*DIRECTIONS*
Lines from the line with "C3: 470nF (+9V, DGND) -> none" to the line with "V203: AC 2V (GND, SIG) -> none" in the entries below, and only those, must be output exactly, with both ends included.

=== Section Start ===

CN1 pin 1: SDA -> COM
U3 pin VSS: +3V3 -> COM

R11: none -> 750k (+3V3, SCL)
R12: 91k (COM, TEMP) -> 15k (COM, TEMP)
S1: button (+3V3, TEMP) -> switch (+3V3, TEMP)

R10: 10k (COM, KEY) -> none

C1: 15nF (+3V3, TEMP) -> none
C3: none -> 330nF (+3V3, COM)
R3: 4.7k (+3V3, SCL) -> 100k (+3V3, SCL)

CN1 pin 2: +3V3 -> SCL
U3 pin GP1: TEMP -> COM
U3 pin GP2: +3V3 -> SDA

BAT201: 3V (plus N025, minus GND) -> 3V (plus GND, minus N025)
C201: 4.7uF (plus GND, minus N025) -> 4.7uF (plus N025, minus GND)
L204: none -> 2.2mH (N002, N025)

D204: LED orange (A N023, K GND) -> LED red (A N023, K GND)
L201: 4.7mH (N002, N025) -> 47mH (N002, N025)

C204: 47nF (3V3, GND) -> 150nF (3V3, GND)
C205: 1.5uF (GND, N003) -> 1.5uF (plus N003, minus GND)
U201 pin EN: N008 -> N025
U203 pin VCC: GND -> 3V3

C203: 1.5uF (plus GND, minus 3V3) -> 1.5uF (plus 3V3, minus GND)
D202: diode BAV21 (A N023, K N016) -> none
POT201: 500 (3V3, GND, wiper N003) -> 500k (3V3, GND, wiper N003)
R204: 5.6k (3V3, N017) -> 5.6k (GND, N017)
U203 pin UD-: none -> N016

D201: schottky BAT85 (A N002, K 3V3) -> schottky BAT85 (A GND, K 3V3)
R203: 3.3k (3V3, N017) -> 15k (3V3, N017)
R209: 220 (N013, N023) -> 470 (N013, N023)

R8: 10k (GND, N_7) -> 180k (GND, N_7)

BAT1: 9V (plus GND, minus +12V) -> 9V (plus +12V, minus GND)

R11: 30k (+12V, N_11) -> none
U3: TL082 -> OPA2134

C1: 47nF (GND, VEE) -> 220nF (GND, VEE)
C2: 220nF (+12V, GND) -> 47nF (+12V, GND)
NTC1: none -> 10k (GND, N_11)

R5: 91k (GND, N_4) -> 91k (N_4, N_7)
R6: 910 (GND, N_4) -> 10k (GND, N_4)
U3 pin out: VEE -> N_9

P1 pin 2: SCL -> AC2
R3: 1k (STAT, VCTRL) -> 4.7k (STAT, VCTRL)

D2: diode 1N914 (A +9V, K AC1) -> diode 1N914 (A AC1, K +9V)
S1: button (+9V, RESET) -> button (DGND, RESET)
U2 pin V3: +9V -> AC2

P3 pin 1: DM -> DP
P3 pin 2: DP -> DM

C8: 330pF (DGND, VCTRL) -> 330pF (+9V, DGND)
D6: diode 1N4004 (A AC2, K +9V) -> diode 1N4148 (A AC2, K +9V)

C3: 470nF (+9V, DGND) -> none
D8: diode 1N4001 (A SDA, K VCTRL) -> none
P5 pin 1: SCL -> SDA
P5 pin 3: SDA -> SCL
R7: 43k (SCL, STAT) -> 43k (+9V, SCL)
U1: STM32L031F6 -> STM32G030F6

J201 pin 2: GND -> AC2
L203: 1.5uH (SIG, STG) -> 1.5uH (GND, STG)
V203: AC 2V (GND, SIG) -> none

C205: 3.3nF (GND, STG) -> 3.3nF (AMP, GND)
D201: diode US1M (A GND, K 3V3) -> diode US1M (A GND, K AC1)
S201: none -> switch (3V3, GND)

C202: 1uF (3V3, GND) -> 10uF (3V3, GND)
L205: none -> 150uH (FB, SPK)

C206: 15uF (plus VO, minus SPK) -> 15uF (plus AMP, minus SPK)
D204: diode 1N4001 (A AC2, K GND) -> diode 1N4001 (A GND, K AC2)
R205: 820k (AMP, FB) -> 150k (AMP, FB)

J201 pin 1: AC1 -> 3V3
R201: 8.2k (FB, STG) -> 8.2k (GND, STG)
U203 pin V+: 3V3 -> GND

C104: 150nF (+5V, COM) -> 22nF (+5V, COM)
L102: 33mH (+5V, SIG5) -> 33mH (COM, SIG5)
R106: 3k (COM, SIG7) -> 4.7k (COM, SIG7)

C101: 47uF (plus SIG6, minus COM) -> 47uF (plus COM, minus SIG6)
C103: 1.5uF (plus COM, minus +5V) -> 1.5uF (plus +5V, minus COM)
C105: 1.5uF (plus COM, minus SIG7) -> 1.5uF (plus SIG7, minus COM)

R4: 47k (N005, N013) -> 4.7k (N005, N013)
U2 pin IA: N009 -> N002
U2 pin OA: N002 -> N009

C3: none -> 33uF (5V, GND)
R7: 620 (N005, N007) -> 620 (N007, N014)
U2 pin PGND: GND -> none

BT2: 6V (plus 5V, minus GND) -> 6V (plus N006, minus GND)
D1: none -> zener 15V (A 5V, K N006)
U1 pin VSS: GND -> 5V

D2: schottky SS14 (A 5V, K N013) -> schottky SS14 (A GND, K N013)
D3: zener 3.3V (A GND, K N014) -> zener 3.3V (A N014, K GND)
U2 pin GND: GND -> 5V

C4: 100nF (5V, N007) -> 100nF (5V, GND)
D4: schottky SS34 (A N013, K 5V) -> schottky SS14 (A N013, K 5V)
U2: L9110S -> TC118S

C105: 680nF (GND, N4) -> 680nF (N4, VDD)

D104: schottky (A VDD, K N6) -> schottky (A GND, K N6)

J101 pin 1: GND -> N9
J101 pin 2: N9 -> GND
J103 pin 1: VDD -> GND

=== Section End ===

*SOLUTION FOR THIS PROBLEM*
C3: 470nF (+9V, DGND) -> none
D8: diode 1N4001 (A SDA, K VCTRL) -> none
P5 pin 1: SCL -> SDA
P5 pin 3: SDA -> SCL
R7: 43k (SCL, STAT) -> 43k (+9V, SCL)
U1: STM32L031F6 -> STM32G030F6

J201 pin 2: GND -> AC2
L203: 1.5uH (SIG, STG) -> 1.5uH (GND, STG)
V203: AC 2V (GND, SIG) -> none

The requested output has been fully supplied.